=== DATASET ===

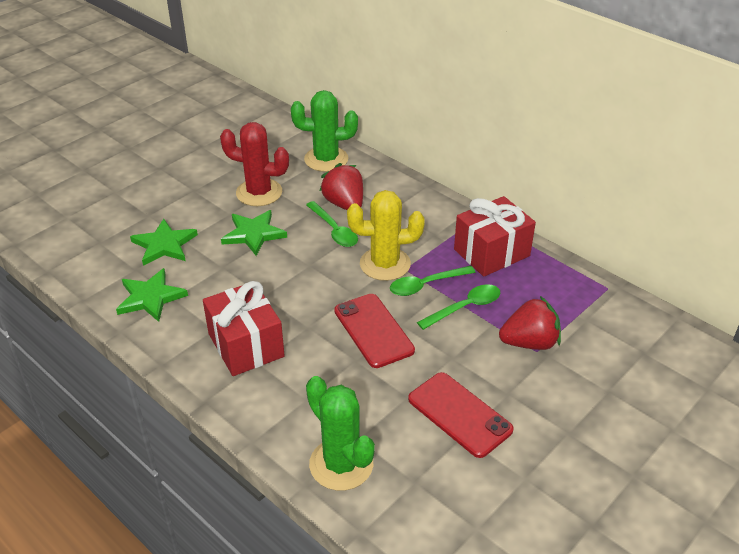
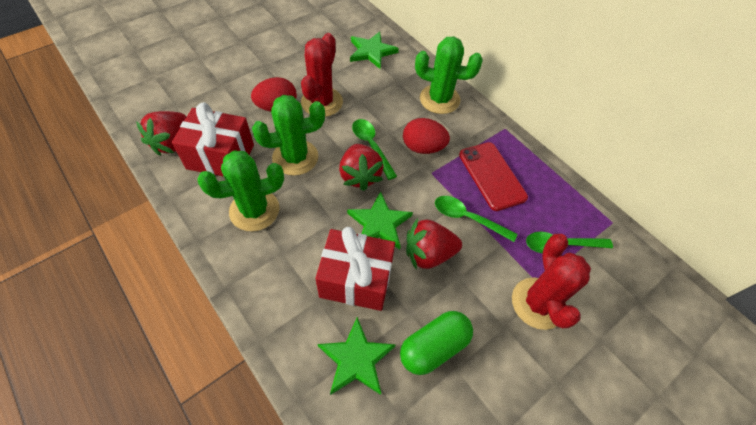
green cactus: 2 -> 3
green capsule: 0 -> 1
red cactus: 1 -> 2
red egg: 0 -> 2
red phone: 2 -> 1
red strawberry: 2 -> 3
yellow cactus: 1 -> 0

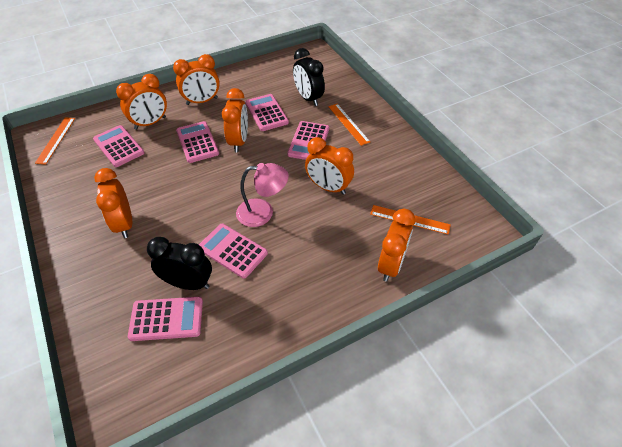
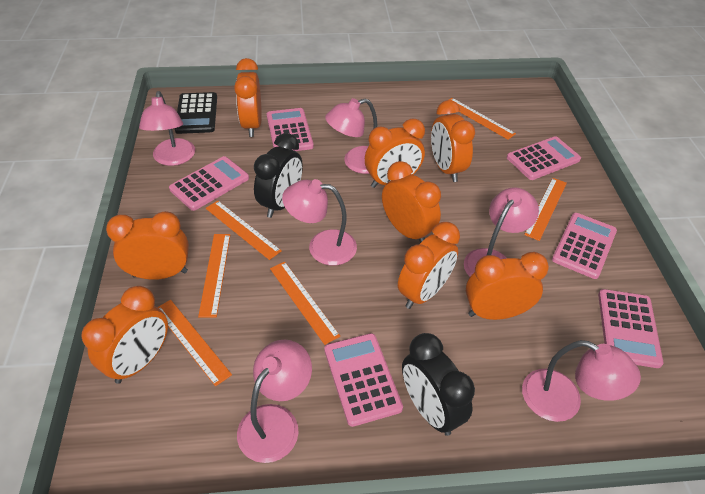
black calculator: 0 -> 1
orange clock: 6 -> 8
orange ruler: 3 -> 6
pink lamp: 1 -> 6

=== ACTIVITY ===
Leave the pictures out, and reproduce only the lines from the line holding "yellow cactus: 1 -> 0" through the last line of the material, both included.

=== SOLUTION FOR THIS PROBLEM ===
yellow cactus: 1 -> 0

black calculator: 0 -> 1
orange clock: 6 -> 8
orange ruler: 3 -> 6
pink lamp: 1 -> 6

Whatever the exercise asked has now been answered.